DIRECTIONS FOR THIS TASK » Once the line containing "brown 1x2 brick [376,401,453,497]" is found in the entries below, reproduce it and every line after it, stopping at and including the line containing "brown 2x4 brick"; reproduce nothing else, and keep each line exact.

GIVEN INFORMATION »
* * * * * * * * *

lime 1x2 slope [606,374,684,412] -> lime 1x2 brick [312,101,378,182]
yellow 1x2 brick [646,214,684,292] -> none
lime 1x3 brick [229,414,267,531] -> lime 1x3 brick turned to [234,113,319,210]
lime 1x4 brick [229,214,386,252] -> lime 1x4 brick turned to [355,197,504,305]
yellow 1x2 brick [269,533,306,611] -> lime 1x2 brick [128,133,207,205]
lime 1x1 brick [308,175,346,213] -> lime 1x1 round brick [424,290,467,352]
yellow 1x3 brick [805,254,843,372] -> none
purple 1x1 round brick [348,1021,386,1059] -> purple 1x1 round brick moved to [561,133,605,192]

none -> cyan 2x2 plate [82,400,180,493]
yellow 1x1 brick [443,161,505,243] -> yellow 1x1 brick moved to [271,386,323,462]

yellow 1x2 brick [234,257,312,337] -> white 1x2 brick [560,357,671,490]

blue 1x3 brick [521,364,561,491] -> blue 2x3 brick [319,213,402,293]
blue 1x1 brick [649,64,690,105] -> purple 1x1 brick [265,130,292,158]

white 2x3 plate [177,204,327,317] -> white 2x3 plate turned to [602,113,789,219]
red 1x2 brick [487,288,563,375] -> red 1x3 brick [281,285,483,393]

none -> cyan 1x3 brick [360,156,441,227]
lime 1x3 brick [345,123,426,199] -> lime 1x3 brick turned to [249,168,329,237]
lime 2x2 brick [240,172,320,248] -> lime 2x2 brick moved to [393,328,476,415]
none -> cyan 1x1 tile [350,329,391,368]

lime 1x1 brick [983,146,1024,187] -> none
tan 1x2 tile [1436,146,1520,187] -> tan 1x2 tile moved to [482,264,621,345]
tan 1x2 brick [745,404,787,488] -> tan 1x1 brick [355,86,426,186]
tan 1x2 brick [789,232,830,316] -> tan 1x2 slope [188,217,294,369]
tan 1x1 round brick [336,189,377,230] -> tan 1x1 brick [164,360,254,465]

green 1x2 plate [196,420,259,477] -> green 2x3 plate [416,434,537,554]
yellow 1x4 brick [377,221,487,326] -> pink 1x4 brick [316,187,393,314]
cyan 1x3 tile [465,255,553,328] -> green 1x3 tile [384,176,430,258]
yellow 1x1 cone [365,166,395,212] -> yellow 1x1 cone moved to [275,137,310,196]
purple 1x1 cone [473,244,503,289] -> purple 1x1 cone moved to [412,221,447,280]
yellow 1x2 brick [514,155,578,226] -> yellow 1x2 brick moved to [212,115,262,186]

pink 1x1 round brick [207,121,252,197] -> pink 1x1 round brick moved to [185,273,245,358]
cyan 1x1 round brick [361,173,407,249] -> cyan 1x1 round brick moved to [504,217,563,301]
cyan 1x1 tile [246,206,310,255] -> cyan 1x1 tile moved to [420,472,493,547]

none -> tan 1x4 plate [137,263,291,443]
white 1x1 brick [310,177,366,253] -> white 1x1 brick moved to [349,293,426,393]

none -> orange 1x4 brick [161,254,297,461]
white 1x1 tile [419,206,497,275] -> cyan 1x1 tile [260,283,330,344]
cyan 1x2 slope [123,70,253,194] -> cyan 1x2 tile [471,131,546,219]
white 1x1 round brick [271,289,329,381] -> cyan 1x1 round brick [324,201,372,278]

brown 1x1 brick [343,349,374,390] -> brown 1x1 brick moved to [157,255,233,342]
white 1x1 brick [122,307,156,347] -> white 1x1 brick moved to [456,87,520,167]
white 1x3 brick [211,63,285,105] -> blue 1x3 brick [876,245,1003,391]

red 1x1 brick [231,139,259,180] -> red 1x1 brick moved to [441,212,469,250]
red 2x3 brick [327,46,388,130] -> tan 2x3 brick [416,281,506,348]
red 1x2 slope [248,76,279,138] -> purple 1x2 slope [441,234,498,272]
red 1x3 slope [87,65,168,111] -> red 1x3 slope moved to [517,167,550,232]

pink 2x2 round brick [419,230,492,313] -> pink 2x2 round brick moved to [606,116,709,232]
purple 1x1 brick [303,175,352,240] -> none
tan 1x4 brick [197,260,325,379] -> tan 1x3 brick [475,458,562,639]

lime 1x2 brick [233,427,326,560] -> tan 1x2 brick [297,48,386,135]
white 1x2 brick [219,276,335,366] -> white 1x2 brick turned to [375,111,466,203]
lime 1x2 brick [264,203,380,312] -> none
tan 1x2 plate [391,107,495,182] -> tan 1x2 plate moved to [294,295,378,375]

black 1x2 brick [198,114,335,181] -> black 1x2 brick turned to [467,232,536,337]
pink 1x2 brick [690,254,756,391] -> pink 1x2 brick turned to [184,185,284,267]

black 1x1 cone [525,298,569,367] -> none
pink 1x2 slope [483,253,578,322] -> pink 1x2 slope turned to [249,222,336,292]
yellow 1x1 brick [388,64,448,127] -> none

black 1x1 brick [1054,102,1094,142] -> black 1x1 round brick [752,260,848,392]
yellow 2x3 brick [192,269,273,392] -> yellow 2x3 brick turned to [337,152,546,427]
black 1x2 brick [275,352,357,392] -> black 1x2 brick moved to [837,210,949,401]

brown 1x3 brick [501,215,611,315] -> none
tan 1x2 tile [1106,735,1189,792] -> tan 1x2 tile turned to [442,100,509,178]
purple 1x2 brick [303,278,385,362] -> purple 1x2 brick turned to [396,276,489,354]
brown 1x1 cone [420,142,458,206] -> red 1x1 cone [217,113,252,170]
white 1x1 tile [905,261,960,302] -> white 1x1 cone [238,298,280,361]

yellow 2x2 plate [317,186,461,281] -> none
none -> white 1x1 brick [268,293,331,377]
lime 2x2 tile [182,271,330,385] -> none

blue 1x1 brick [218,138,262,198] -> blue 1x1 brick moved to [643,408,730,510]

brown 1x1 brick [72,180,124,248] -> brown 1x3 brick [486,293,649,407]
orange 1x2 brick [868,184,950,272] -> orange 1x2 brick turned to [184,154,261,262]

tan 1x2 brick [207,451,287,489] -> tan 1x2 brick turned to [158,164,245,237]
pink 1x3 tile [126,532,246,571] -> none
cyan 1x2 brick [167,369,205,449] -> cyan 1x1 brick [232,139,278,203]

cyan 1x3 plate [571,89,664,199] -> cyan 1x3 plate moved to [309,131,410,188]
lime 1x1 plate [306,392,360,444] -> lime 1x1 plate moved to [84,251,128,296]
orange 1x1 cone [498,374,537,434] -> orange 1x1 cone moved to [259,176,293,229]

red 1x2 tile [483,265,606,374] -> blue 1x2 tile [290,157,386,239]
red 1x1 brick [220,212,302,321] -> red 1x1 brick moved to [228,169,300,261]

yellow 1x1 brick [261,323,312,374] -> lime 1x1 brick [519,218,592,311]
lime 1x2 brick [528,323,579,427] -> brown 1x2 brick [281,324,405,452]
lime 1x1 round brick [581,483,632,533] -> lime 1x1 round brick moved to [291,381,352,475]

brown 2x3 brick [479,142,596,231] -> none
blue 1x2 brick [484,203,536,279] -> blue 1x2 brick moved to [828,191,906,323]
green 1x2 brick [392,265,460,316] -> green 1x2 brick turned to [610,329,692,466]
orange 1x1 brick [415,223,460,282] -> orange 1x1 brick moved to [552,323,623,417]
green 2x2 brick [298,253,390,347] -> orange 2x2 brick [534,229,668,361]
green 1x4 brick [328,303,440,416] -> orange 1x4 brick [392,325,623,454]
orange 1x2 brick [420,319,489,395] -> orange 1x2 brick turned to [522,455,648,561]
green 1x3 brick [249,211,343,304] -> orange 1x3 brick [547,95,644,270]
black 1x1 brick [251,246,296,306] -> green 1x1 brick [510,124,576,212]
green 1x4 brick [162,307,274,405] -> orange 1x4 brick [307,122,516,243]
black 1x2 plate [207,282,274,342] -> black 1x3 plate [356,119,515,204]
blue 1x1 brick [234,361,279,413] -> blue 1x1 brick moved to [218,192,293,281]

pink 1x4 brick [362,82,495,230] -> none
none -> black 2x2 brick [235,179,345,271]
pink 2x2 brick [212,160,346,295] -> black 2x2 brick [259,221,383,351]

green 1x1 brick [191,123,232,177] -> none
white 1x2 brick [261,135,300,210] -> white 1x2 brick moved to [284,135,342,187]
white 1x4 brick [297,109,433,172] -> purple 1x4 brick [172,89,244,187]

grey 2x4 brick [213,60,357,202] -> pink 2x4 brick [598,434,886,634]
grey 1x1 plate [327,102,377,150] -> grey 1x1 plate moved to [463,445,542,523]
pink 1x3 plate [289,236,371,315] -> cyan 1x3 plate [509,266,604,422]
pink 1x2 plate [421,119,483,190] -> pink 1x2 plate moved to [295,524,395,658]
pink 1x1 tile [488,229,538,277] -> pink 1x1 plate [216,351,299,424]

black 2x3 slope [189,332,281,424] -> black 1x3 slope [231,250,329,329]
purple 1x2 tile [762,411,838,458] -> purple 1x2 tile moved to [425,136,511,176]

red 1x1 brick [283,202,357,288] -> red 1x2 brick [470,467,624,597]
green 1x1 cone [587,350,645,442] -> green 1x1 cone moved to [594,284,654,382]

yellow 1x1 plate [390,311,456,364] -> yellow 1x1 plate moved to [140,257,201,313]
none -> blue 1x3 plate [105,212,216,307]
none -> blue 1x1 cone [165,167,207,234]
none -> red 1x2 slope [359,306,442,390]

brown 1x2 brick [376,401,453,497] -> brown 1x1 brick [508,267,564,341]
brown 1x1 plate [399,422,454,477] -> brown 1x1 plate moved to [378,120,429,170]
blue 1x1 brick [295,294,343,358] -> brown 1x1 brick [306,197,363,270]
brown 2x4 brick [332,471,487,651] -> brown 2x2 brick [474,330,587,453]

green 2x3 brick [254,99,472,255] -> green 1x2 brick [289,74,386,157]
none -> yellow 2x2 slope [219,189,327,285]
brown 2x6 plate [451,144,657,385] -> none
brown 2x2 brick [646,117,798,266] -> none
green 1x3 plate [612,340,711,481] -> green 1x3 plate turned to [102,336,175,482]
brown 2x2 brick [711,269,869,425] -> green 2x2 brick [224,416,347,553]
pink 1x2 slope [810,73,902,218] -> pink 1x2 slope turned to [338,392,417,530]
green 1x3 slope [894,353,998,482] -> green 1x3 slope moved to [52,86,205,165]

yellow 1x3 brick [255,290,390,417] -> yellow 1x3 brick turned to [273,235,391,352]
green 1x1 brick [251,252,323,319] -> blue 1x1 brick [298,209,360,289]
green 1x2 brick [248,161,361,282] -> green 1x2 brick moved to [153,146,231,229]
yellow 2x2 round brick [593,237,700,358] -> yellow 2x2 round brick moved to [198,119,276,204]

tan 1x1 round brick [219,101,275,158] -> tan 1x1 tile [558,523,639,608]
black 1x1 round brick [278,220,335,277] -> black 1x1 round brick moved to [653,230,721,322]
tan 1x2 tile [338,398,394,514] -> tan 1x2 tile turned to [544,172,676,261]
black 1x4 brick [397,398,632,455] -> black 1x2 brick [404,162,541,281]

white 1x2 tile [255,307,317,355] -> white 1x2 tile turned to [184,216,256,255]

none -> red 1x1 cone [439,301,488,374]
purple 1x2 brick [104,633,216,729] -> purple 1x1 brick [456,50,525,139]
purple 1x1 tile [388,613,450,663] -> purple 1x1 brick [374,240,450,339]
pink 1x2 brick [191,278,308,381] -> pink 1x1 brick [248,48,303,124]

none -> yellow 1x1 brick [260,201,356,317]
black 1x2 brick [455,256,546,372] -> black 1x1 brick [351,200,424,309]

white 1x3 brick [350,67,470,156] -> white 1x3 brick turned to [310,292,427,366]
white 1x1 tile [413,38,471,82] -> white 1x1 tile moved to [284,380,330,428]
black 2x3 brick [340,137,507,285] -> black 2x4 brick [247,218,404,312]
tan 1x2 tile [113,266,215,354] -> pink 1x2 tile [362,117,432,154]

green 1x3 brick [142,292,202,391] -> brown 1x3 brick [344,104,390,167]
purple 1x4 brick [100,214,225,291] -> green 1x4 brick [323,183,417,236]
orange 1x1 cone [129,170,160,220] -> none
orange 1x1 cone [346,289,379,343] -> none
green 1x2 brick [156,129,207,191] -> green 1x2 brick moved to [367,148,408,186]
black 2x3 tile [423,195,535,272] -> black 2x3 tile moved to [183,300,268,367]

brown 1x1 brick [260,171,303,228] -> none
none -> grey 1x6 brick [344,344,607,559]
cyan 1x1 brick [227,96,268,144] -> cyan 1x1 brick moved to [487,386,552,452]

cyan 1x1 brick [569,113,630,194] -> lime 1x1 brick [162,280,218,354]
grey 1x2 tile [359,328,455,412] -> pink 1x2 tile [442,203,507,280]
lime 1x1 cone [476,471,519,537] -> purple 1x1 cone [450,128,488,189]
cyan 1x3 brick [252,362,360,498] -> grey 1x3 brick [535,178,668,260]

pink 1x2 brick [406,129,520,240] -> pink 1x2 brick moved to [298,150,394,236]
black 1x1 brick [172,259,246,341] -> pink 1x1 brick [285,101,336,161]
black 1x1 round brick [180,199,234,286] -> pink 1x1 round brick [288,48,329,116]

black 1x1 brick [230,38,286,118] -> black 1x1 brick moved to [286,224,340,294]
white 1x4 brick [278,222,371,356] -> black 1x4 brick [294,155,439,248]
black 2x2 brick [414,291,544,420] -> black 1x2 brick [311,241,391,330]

* * * * * * * * *

OUTPUT BELOW »
brown 1x2 brick [376,401,453,497] -> brown 1x1 brick [508,267,564,341]
brown 1x1 plate [399,422,454,477] -> brown 1x1 plate moved to [378,120,429,170]
blue 1x1 brick [295,294,343,358] -> brown 1x1 brick [306,197,363,270]
brown 2x4 brick [332,471,487,651] -> brown 2x2 brick [474,330,587,453]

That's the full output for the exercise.